─── DATA PROVIDED

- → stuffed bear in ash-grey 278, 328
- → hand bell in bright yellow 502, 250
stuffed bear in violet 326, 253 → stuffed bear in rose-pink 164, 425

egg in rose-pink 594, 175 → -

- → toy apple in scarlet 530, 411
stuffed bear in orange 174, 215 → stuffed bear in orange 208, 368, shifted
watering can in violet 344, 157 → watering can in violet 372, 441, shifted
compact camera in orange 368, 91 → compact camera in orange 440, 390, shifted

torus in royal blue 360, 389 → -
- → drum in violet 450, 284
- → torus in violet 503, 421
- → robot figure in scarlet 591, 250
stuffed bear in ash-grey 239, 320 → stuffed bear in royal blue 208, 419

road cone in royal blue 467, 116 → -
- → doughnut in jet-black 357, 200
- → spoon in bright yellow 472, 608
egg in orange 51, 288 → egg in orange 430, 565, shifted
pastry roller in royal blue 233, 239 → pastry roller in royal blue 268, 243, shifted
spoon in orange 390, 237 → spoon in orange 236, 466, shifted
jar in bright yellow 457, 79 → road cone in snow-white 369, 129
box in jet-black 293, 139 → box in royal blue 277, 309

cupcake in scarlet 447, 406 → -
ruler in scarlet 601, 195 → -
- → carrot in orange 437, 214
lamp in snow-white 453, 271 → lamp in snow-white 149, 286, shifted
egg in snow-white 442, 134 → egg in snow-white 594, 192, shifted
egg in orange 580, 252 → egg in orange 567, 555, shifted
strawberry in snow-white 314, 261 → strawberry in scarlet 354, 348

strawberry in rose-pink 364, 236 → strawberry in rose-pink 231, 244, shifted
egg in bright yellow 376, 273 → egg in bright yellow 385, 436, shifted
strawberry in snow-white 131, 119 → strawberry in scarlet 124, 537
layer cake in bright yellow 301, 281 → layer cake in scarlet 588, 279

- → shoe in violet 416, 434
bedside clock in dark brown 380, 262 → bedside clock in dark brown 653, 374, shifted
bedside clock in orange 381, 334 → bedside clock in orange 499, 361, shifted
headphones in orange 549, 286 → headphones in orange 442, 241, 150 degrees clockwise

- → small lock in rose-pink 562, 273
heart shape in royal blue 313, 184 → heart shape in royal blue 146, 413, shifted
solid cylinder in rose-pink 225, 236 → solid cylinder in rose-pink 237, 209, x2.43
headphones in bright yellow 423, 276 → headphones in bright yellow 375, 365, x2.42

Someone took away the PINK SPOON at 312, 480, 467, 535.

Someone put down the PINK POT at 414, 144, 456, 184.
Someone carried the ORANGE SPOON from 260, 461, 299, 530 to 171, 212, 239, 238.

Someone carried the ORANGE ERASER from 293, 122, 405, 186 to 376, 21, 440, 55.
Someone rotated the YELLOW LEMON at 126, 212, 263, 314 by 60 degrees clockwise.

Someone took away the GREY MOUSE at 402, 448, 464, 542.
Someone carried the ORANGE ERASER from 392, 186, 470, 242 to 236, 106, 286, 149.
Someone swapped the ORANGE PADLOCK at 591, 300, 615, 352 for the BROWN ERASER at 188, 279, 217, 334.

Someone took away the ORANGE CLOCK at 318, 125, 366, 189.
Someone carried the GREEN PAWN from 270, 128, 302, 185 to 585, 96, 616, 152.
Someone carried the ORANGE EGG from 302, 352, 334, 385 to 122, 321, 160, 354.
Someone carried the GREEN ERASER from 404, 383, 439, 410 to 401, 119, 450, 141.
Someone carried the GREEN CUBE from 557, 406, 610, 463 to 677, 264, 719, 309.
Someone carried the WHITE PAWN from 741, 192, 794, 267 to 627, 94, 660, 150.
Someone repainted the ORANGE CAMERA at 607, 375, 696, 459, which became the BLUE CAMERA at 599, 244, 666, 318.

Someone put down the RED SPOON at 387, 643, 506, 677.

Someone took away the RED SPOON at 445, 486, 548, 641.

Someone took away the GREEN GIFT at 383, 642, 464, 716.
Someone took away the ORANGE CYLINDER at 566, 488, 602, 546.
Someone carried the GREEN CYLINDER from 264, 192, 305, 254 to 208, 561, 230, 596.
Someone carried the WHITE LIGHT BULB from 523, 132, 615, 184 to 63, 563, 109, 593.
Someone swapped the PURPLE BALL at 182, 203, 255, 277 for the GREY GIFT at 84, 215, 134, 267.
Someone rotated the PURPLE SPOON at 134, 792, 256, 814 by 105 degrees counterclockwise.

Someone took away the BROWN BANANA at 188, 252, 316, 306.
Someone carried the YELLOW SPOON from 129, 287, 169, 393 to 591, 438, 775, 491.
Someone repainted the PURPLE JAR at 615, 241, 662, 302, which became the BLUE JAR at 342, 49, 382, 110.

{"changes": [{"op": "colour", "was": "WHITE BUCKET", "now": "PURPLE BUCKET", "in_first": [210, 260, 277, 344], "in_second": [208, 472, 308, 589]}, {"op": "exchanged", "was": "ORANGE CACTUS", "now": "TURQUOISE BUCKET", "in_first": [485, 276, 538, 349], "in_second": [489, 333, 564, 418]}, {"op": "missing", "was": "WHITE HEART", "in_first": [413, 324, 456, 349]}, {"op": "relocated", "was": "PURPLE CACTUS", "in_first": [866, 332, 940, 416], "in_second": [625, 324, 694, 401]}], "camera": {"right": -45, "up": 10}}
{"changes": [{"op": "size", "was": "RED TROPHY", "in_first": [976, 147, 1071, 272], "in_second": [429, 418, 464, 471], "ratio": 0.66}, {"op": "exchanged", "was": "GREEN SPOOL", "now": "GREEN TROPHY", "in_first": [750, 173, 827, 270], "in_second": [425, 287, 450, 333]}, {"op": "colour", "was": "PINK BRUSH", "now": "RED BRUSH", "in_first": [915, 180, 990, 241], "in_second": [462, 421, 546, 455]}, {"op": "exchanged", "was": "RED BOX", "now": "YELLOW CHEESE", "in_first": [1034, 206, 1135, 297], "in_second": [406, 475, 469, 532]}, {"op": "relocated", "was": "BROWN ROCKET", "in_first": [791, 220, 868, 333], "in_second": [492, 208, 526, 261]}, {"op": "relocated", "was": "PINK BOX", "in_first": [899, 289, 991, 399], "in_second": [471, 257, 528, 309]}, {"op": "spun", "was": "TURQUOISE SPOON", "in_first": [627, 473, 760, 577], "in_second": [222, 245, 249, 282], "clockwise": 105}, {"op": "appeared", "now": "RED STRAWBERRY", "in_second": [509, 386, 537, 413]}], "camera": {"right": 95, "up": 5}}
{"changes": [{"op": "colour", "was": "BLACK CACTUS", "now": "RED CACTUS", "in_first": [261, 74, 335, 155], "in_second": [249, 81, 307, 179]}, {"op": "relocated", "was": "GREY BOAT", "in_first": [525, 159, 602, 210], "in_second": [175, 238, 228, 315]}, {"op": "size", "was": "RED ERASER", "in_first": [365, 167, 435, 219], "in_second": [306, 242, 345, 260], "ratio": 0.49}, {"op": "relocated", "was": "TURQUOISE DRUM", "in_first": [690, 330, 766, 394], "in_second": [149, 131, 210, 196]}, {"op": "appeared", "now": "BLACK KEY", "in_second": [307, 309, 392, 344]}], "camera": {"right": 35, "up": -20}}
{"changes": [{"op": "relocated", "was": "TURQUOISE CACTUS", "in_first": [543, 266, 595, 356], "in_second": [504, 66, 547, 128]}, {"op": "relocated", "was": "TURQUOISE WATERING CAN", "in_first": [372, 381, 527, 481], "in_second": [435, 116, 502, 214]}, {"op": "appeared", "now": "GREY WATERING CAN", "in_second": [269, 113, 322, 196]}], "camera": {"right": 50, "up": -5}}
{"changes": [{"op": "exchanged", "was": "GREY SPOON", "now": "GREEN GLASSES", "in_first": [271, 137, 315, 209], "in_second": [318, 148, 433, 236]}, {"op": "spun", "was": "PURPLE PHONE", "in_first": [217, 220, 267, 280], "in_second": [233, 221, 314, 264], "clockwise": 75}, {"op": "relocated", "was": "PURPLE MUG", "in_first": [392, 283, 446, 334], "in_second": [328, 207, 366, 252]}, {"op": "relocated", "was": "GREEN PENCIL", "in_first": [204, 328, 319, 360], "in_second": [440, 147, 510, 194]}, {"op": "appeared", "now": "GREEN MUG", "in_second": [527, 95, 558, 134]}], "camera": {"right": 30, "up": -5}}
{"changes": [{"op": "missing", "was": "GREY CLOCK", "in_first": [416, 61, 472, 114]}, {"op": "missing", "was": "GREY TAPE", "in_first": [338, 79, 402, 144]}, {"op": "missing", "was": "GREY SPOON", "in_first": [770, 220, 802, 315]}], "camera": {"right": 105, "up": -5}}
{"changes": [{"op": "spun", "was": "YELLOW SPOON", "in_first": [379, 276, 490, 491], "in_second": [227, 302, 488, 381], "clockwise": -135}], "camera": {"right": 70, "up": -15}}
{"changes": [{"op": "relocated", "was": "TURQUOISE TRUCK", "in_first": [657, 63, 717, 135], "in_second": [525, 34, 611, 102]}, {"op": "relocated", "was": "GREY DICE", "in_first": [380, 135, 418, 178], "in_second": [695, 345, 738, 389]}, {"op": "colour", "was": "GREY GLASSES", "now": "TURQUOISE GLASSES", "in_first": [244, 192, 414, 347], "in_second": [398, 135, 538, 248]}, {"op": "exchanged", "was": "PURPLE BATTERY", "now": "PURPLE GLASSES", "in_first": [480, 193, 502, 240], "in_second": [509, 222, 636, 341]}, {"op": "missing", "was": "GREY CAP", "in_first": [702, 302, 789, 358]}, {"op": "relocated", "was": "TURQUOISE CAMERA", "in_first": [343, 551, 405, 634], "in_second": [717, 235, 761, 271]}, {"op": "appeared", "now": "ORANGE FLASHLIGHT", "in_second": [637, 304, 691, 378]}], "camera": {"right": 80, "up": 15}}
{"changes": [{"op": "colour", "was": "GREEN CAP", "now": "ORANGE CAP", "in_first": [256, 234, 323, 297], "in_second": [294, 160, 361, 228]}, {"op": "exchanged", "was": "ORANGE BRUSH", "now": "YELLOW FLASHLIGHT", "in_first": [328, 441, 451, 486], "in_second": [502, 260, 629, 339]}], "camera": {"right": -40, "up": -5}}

──────

YOUR ASSIGNMENT: In the entries above, how many lines hold "degrees"? Answer with the number alone.

SOLUTION TO THE PROBLEM: 3